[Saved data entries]
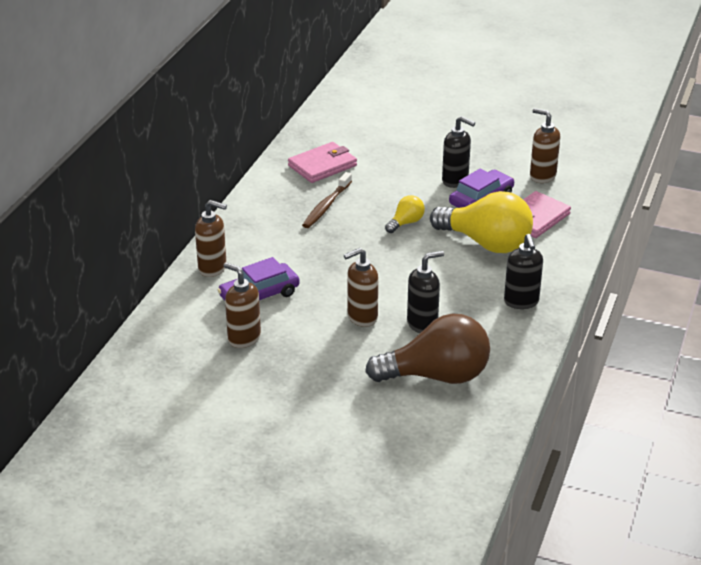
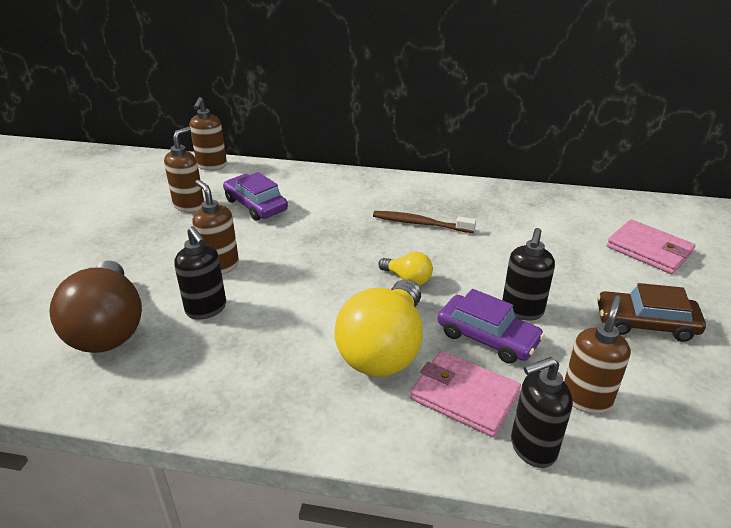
camera: 80 degrees right, 0 degrees up
(213, 268) = (295, 178): brown soap dispenser -> brown soap dispenser (211, 165)
(322, 166) = (498, 213): pink wallet -> pink wallet (649, 250)
(478, 138) = (645, 323): none -> brown car
(521, 302) = (253, 392): black soap dispenser -> black soap dispenser (532, 448)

→ PROBLEM DESCRIPTION: Which lines in the data above contain "soap"? Show each one.

→ TASK OUTPUT:
(213, 268) = (295, 178): brown soap dispenser -> brown soap dispenser (211, 165)
(521, 302) = (253, 392): black soap dispenser -> black soap dispenser (532, 448)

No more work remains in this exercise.